**Lines of data**
**********

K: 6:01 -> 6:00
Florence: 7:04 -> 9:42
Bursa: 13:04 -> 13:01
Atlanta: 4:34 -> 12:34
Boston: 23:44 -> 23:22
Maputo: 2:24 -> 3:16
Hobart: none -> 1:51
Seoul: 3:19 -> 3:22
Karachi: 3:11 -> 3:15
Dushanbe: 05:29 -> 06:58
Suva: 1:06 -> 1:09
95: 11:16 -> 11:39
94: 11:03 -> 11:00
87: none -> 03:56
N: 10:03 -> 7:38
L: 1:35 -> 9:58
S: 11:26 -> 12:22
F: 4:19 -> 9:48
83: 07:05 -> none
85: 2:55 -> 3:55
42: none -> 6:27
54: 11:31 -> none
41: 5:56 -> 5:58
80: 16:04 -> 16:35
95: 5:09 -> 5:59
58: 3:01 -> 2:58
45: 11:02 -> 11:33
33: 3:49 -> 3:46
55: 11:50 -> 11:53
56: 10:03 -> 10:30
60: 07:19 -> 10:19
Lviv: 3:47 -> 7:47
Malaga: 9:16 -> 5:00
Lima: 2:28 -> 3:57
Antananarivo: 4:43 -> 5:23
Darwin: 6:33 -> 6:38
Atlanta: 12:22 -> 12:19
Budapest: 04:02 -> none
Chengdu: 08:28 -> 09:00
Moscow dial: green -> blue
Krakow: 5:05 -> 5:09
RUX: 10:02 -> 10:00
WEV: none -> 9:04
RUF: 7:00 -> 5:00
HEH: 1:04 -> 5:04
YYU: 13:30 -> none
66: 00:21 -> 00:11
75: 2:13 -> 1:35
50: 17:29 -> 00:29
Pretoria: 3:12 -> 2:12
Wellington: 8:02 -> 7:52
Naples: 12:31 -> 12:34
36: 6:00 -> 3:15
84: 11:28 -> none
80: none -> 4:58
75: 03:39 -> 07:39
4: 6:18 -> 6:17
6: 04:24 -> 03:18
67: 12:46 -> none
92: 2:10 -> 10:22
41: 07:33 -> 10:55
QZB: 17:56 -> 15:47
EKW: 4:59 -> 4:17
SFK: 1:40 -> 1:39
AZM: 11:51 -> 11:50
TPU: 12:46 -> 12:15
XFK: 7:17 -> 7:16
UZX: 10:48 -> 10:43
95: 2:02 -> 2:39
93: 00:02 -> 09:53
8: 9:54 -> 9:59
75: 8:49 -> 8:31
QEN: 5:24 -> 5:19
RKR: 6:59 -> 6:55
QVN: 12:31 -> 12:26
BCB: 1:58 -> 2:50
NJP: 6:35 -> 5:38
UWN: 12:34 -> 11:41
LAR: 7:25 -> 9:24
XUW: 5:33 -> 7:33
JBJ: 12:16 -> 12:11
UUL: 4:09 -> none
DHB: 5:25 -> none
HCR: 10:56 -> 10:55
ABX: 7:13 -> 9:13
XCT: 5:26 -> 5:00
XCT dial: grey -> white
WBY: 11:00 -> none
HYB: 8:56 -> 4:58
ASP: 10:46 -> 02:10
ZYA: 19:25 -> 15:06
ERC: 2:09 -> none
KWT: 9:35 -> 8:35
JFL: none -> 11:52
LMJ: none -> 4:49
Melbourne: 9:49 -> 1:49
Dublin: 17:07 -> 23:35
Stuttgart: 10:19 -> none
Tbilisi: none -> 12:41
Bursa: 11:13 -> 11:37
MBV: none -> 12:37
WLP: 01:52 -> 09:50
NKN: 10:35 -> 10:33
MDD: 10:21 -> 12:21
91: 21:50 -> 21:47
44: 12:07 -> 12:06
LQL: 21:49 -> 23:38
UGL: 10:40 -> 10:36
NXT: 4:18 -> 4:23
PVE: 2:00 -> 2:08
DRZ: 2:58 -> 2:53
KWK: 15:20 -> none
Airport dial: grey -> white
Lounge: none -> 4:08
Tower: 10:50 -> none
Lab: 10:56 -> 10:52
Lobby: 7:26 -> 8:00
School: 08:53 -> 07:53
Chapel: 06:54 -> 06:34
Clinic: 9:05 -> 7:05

**********

**The problem**
Please copy the lines of the listing above, every one, keeping each character as it appears.

**Output of the exercise**
K: 6:01 -> 6:00
Florence: 7:04 -> 9:42
Bursa: 13:04 -> 13:01
Atlanta: 4:34 -> 12:34
Boston: 23:44 -> 23:22
Maputo: 2:24 -> 3:16
Hobart: none -> 1:51
Seoul: 3:19 -> 3:22
Karachi: 3:11 -> 3:15
Dushanbe: 05:29 -> 06:58
Suva: 1:06 -> 1:09
95: 11:16 -> 11:39
94: 11:03 -> 11:00
87: none -> 03:56
N: 10:03 -> 7:38
L: 1:35 -> 9:58
S: 11:26 -> 12:22
F: 4:19 -> 9:48
83: 07:05 -> none
85: 2:55 -> 3:55
42: none -> 6:27
54: 11:31 -> none
41: 5:56 -> 5:58
80: 16:04 -> 16:35
95: 5:09 -> 5:59
58: 3:01 -> 2:58
45: 11:02 -> 11:33
33: 3:49 -> 3:46
55: 11:50 -> 11:53
56: 10:03 -> 10:30
60: 07:19 -> 10:19
Lviv: 3:47 -> 7:47
Malaga: 9:16 -> 5:00
Lima: 2:28 -> 3:57
Antananarivo: 4:43 -> 5:23
Darwin: 6:33 -> 6:38
Atlanta: 12:22 -> 12:19
Budapest: 04:02 -> none
Chengdu: 08:28 -> 09:00
Moscow dial: green -> blue
Krakow: 5:05 -> 5:09
RUX: 10:02 -> 10:00
WEV: none -> 9:04
RUF: 7:00 -> 5:00
HEH: 1:04 -> 5:04
YYU: 13:30 -> none
66: 00:21 -> 00:11
75: 2:13 -> 1:35
50: 17:29 -> 00:29
Pretoria: 3:12 -> 2:12
Wellington: 8:02 -> 7:52
Naples: 12:31 -> 12:34
36: 6:00 -> 3:15
84: 11:28 -> none
80: none -> 4:58
75: 03:39 -> 07:39
4: 6:18 -> 6:17
6: 04:24 -> 03:18
67: 12:46 -> none
92: 2:10 -> 10:22
41: 07:33 -> 10:55
QZB: 17:56 -> 15:47
EKW: 4:59 -> 4:17
SFK: 1:40 -> 1:39
AZM: 11:51 -> 11:50
TPU: 12:46 -> 12:15
XFK: 7:17 -> 7:16
UZX: 10:48 -> 10:43
95: 2:02 -> 2:39
93: 00:02 -> 09:53
8: 9:54 -> 9:59
75: 8:49 -> 8:31
QEN: 5:24 -> 5:19
RKR: 6:59 -> 6:55
QVN: 12:31 -> 12:26
BCB: 1:58 -> 2:50
NJP: 6:35 -> 5:38
UWN: 12:34 -> 11:41
LAR: 7:25 -> 9:24
XUW: 5:33 -> 7:33
JBJ: 12:16 -> 12:11
UUL: 4:09 -> none
DHB: 5:25 -> none
HCR: 10:56 -> 10:55
ABX: 7:13 -> 9:13
XCT: 5:26 -> 5:00
XCT dial: grey -> white
WBY: 11:00 -> none
HYB: 8:56 -> 4:58
ASP: 10:46 -> 02:10
ZYA: 19:25 -> 15:06
ERC: 2:09 -> none
KWT: 9:35 -> 8:35
JFL: none -> 11:52
LMJ: none -> 4:49
Melbourne: 9:49 -> 1:49
Dublin: 17:07 -> 23:35
Stuttgart: 10:19 -> none
Tbilisi: none -> 12:41
Bursa: 11:13 -> 11:37
MBV: none -> 12:37
WLP: 01:52 -> 09:50
NKN: 10:35 -> 10:33
MDD: 10:21 -> 12:21
91: 21:50 -> 21:47
44: 12:07 -> 12:06
LQL: 21:49 -> 23:38
UGL: 10:40 -> 10:36
NXT: 4:18 -> 4:23
PVE: 2:00 -> 2:08
DRZ: 2:58 -> 2:53
KWK: 15:20 -> none
Airport dial: grey -> white
Lounge: none -> 4:08
Tower: 10:50 -> none
Lab: 10:56 -> 10:52
Lobby: 7:26 -> 8:00
School: 08:53 -> 07:53
Chapel: 06:54 -> 06:34
Clinic: 9:05 -> 7:05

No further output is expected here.